### [Task directions]
Once the pictures are set aside, repeat all of the data below exactly.

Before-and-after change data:
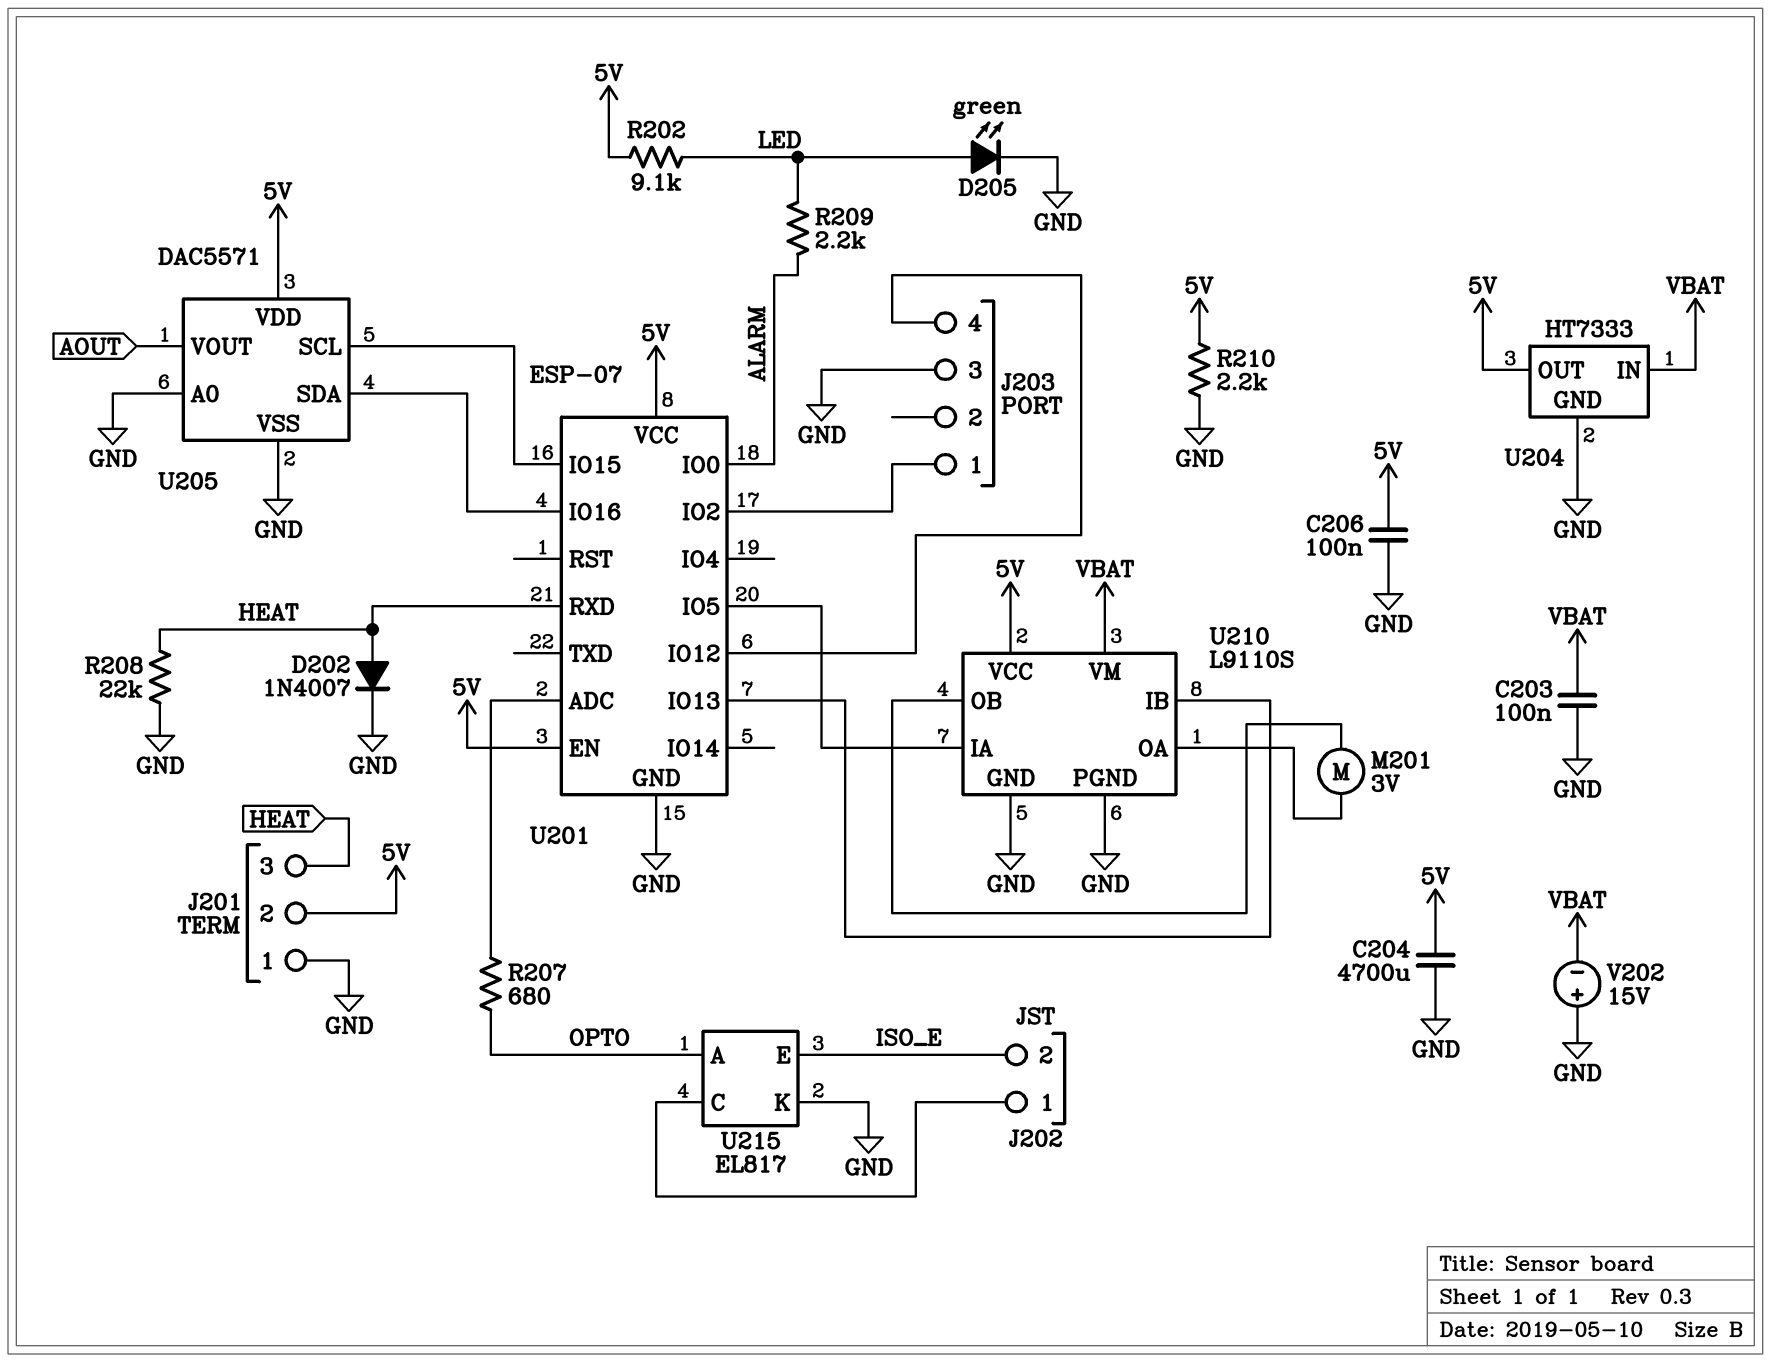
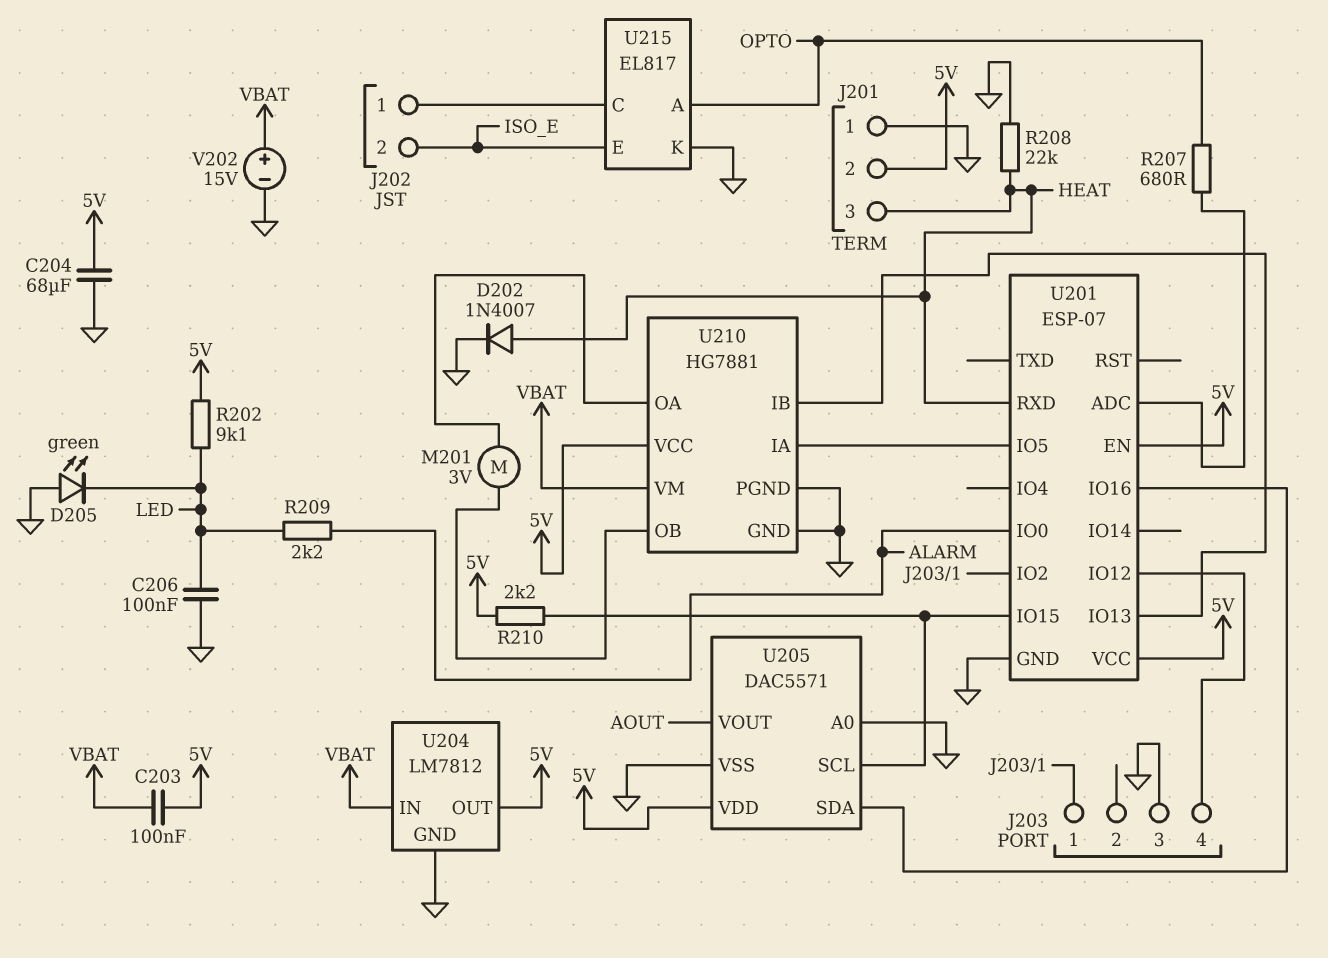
C203: 100nF (GND, VBAT) -> 100nF (5V, VBAT)
C204: 4700uF (5V, GND) -> 68uF (5V, GND)
C206: 100nF (5V, GND) -> 100nF (GND, LED)
D205: LED green (A LED, K GND) -> LED green (A GND, K LED)
R210: 2.2k (5V, GND) -> 2.2k (5V, U201/IO15)
U204: HT7333 -> LM7812
U210: L9110S -> HG7881
V202: 15V (plus GND, minus VBAT) -> 15V (plus VBAT, minus GND)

### [Task answer]
C203: 100nF (GND, VBAT) -> 100nF (5V, VBAT)
C204: 4700uF (5V, GND) -> 68uF (5V, GND)
C206: 100nF (5V, GND) -> 100nF (GND, LED)
D205: LED green (A LED, K GND) -> LED green (A GND, K LED)
R210: 2.2k (5V, GND) -> 2.2k (5V, U201/IO15)
U204: HT7333 -> LM7812
U210: L9110S -> HG7881
V202: 15V (plus GND, minus VBAT) -> 15V (plus VBAT, minus GND)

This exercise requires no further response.